- [Problem details]: The records that follow must be reproduced in full, exactly as written.
___ Source data
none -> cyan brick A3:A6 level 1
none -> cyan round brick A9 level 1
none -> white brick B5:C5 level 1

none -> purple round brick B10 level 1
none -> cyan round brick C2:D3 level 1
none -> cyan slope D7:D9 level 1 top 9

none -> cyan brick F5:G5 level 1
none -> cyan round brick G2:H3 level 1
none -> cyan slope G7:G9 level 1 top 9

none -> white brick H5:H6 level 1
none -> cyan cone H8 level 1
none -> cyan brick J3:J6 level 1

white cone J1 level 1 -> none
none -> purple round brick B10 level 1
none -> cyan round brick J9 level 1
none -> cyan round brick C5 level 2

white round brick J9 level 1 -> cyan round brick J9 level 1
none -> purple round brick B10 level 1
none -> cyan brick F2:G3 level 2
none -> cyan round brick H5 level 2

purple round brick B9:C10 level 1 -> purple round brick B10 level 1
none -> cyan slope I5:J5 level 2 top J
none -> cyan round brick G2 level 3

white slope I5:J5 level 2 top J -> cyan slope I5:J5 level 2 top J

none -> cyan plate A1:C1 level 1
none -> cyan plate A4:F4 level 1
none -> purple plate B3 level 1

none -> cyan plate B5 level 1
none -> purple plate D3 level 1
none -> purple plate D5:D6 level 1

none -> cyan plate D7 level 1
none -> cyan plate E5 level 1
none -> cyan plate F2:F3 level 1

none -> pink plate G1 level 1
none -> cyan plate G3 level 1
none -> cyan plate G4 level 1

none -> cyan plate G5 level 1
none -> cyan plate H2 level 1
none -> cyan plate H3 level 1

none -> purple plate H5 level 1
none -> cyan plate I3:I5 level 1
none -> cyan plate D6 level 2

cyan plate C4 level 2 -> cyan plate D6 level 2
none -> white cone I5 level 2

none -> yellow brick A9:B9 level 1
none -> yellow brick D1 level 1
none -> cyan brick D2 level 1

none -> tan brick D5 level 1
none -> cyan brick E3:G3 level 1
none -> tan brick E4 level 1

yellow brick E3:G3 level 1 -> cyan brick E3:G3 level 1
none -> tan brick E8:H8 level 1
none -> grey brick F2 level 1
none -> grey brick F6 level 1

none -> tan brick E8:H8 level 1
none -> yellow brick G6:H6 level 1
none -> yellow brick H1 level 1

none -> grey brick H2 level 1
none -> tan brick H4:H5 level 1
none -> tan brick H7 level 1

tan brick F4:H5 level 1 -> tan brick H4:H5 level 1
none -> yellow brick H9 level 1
______
- [Answer area]:
none -> cyan brick A3:A6 level 1
none -> cyan round brick A9 level 1
none -> white brick B5:C5 level 1

none -> purple round brick B10 level 1
none -> cyan round brick C2:D3 level 1
none -> cyan slope D7:D9 level 1 top 9

none -> cyan brick F5:G5 level 1
none -> cyan round brick G2:H3 level 1
none -> cyan slope G7:G9 level 1 top 9

none -> white brick H5:H6 level 1
none -> cyan cone H8 level 1
none -> cyan brick J3:J6 level 1

white cone J1 level 1 -> none
none -> purple round brick B10 level 1
none -> cyan round brick J9 level 1
none -> cyan round brick C5 level 2

white round brick J9 level 1 -> cyan round brick J9 level 1
none -> purple round brick B10 level 1
none -> cyan brick F2:G3 level 2
none -> cyan round brick H5 level 2

purple round brick B9:C10 level 1 -> purple round brick B10 level 1
none -> cyan slope I5:J5 level 2 top J
none -> cyan round brick G2 level 3

white slope I5:J5 level 2 top J -> cyan slope I5:J5 level 2 top J

none -> cyan plate A1:C1 level 1
none -> cyan plate A4:F4 level 1
none -> purple plate B3 level 1

none -> cyan plate B5 level 1
none -> purple plate D3 level 1
none -> purple plate D5:D6 level 1

none -> cyan plate D7 level 1
none -> cyan plate E5 level 1
none -> cyan plate F2:F3 level 1

none -> pink plate G1 level 1
none -> cyan plate G3 level 1
none -> cyan plate G4 level 1

none -> cyan plate G5 level 1
none -> cyan plate H2 level 1
none -> cyan plate H3 level 1

none -> purple plate H5 level 1
none -> cyan plate I3:I5 level 1
none -> cyan plate D6 level 2

cyan plate C4 level 2 -> cyan plate D6 level 2
none -> white cone I5 level 2

none -> yellow brick A9:B9 level 1
none -> yellow brick D1 level 1
none -> cyan brick D2 level 1

none -> tan brick D5 level 1
none -> cyan brick E3:G3 level 1
none -> tan brick E4 level 1

yellow brick E3:G3 level 1 -> cyan brick E3:G3 level 1
none -> tan brick E8:H8 level 1
none -> grey brick F2 level 1
none -> grey brick F6 level 1

none -> tan brick E8:H8 level 1
none -> yellow brick G6:H6 level 1
none -> yellow brick H1 level 1

none -> grey brick H2 level 1
none -> tan brick H4:H5 level 1
none -> tan brick H7 level 1

tan brick F4:H5 level 1 -> tan brick H4:H5 level 1
none -> yellow brick H9 level 1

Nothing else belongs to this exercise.